Reproduce the entries below verbatim, beginning with the first line and ending after the line that contains "Question: Considering their positions, is teal".

→ **Source records**:
[Start of section]

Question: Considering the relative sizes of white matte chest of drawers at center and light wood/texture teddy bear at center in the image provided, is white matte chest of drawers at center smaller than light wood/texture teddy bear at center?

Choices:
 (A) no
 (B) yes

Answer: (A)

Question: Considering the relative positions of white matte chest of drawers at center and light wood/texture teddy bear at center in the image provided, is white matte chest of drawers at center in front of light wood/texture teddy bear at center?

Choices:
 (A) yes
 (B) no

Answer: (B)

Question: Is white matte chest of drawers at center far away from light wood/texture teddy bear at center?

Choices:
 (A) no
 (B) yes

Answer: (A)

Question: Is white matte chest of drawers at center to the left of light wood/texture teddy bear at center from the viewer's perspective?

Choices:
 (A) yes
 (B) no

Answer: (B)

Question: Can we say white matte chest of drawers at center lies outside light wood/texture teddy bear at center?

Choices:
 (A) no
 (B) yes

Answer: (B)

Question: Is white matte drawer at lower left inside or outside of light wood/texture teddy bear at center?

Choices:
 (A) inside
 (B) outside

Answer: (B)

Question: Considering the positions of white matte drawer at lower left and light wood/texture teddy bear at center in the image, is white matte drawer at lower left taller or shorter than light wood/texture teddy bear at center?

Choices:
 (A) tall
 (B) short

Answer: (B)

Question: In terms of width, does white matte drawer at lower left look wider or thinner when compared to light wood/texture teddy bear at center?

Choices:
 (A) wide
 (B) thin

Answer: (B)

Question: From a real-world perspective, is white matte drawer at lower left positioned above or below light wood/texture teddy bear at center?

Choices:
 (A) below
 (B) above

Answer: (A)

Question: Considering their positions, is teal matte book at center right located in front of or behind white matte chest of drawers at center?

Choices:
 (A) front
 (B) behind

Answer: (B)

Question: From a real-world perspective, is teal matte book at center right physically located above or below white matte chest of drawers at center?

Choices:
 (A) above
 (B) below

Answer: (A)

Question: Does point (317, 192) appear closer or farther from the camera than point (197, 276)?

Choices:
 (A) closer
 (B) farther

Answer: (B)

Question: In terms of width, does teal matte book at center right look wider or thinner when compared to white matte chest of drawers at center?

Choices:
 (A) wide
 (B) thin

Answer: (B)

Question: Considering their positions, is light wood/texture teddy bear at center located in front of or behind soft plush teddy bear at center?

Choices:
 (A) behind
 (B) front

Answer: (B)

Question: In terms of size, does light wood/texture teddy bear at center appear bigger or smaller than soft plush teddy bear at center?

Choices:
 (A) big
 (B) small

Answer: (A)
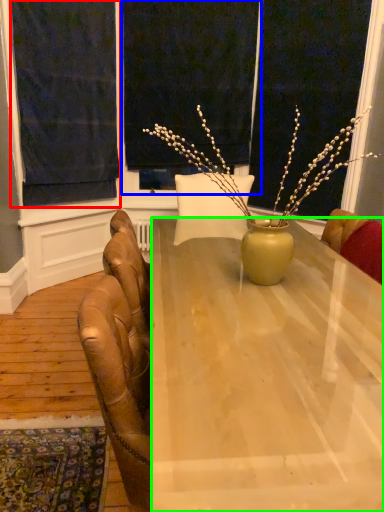
Question: Based on their relative distances, which object is farther from curtain (highlighted by a red box)? Choose from window screen (highlighted by a blue box) and desk (highlighted by a green box).

Choices:
 (A) window screen
 (B) desk

Answer: (B)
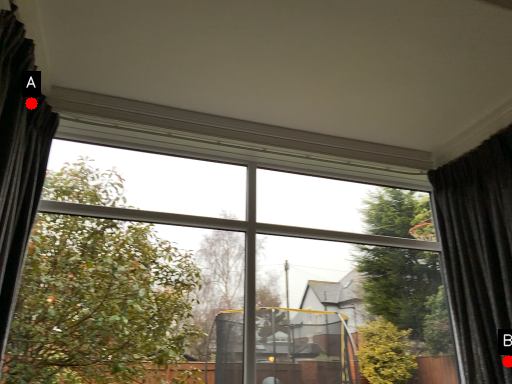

[End of section]

→ **Output for this task**:
Question: Considering the relative sizes of white matte chest of drawers at center and light wood/texture teddy bear at center in the image provided, is white matte chest of drawers at center smaller than light wood/texture teddy bear at center?

Choices:
 (A) no
 (B) yes

Answer: (A)

Question: Considering the relative positions of white matte chest of drawers at center and light wood/texture teddy bear at center in the image provided, is white matte chest of drawers at center in front of light wood/texture teddy bear at center?

Choices:
 (A) yes
 (B) no

Answer: (B)

Question: Is white matte chest of drawers at center far away from light wood/texture teddy bear at center?

Choices:
 (A) no
 (B) yes

Answer: (A)

Question: Is white matte chest of drawers at center to the left of light wood/texture teddy bear at center from the viewer's perspective?

Choices:
 (A) yes
 (B) no

Answer: (B)

Question: Can we say white matte chest of drawers at center lies outside light wood/texture teddy bear at center?

Choices:
 (A) no
 (B) yes

Answer: (B)

Question: Is white matte drawer at lower left inside or outside of light wood/texture teddy bear at center?

Choices:
 (A) inside
 (B) outside

Answer: (B)

Question: Considering the positions of white matte drawer at lower left and light wood/texture teddy bear at center in the image, is white matte drawer at lower left taller or shorter than light wood/texture teddy bear at center?

Choices:
 (A) tall
 (B) short

Answer: (B)

Question: In terms of width, does white matte drawer at lower left look wider or thinner when compared to light wood/texture teddy bear at center?

Choices:
 (A) wide
 (B) thin

Answer: (B)

Question: From a real-world perspective, is white matte drawer at lower left positioned above or below light wood/texture teddy bear at center?

Choices:
 (A) below
 (B) above

Answer: (A)

Question: Considering their positions, is teal matte book at center right located in front of or behind white matte chest of drawers at center?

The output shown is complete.